● **Collected data**
*** Block opens ***
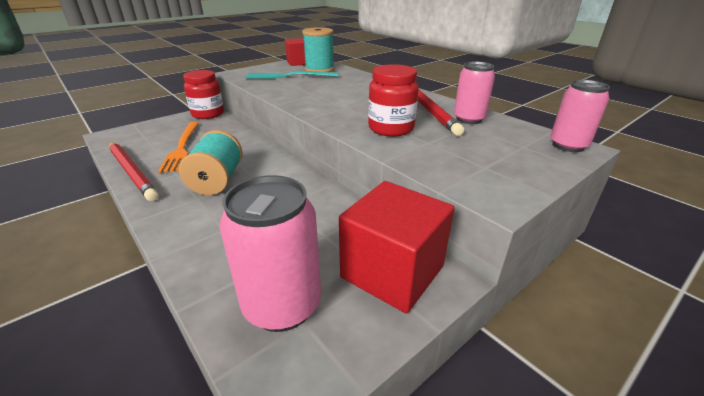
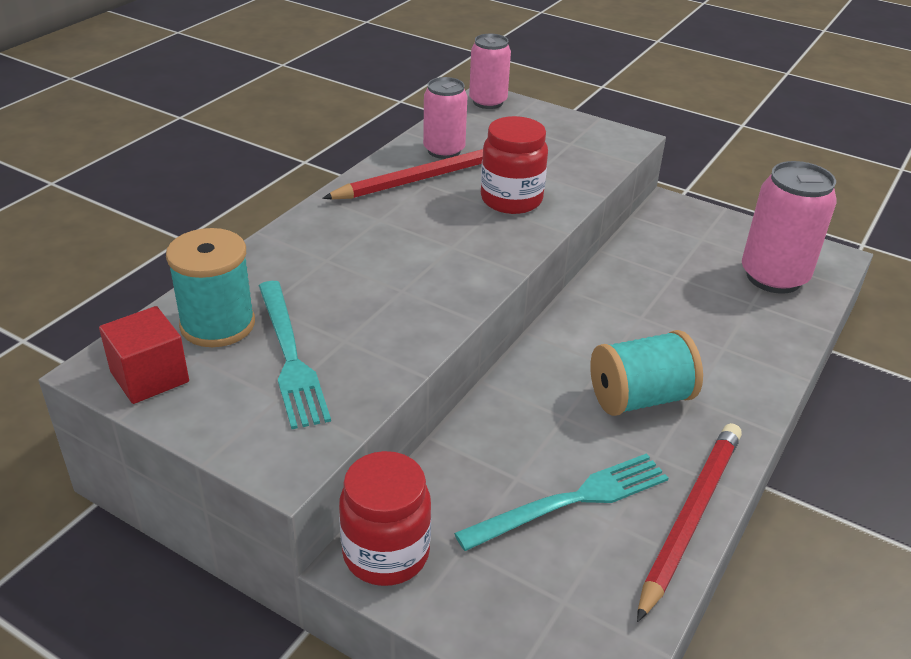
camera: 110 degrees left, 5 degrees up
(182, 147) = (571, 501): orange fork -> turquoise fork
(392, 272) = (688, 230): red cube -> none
*** Block closes ***
● **Task objective**
In your transcription of the listing above, match each line exactly and include no pictures.

● **Answer for the task**
camera: 110 degrees left, 5 degrees up
(182, 147) = (571, 501): orange fork -> turquoise fork
(392, 272) = (688, 230): red cube -> none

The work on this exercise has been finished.